*** Block opens ***

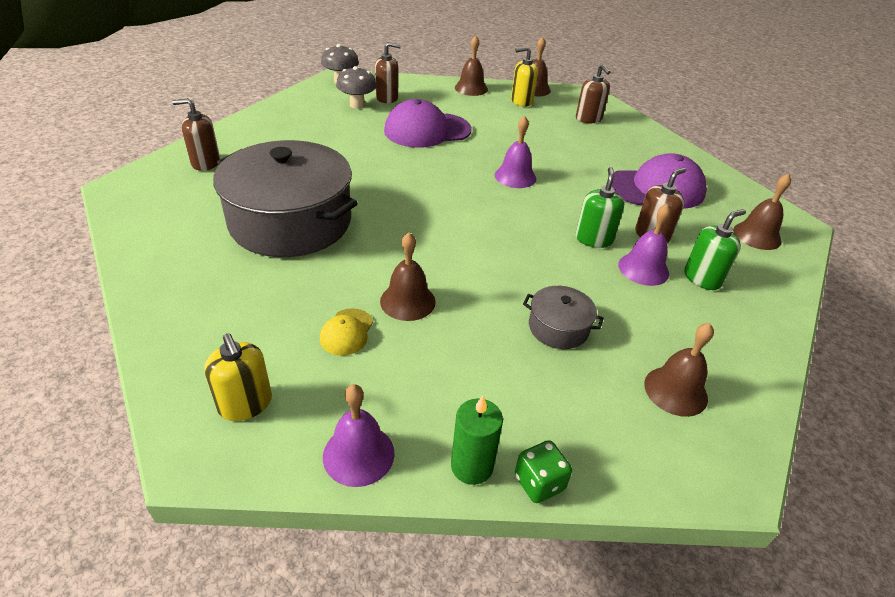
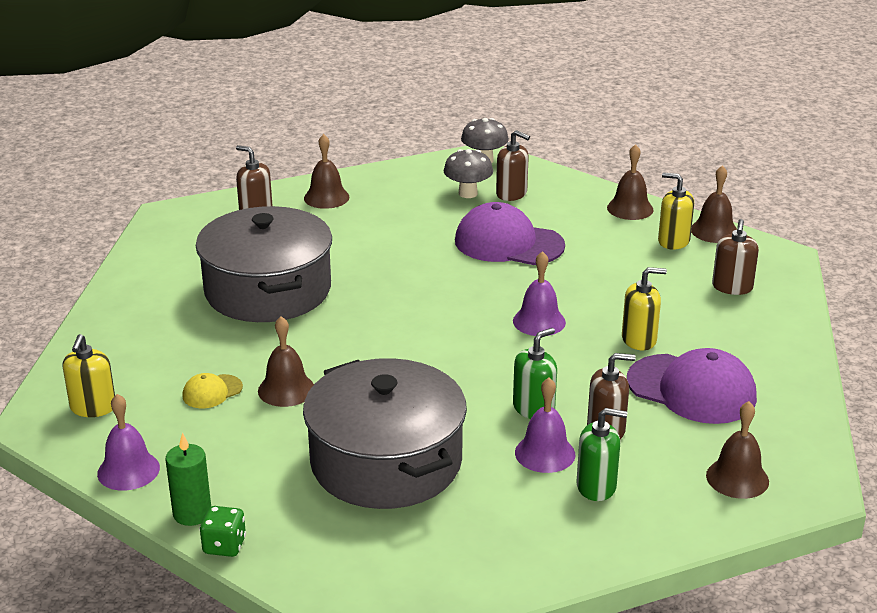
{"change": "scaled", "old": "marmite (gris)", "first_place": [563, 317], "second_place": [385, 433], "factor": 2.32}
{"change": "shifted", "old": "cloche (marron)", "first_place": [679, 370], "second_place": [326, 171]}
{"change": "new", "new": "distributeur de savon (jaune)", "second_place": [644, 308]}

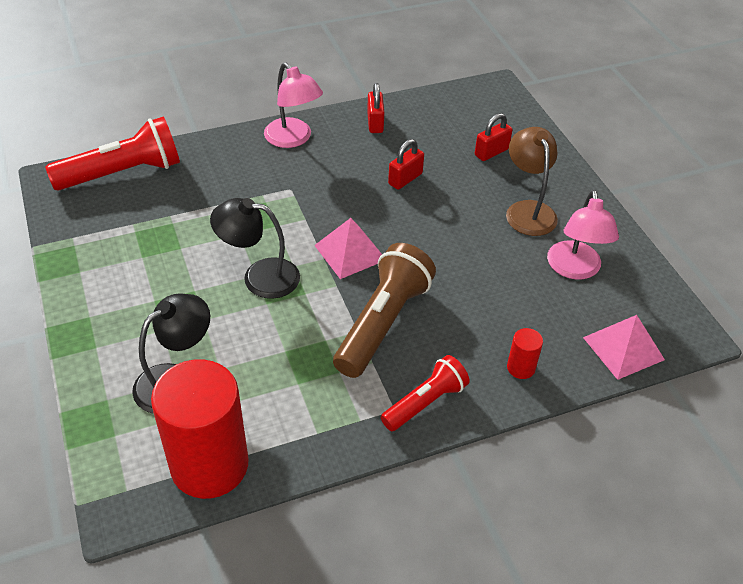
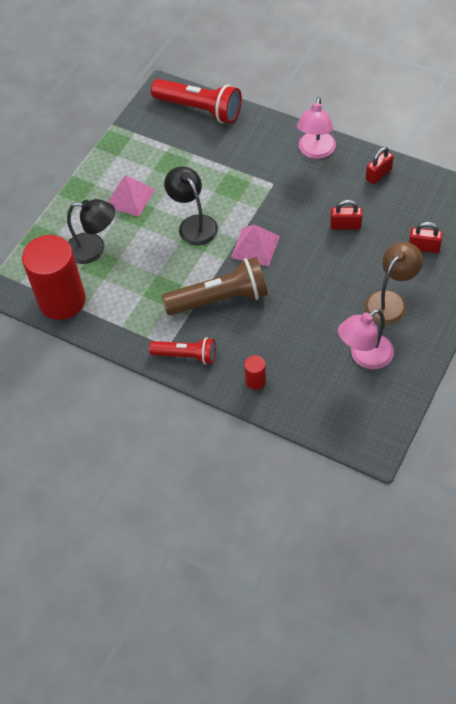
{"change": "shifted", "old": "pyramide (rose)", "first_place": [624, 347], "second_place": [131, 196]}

*** Block closes ***

*EXERCISE DIRECTIONS:*
Pull out all lines in the data above that include "shifted".

*RESPONSE TO THIS EXERCISE:*
{"change": "shifted", "old": "cloche (marron)", "first_place": [679, 370], "second_place": [326, 171]}
{"change": "shifted", "old": "pyramide (rose)", "first_place": [624, 347], "second_place": [131, 196]}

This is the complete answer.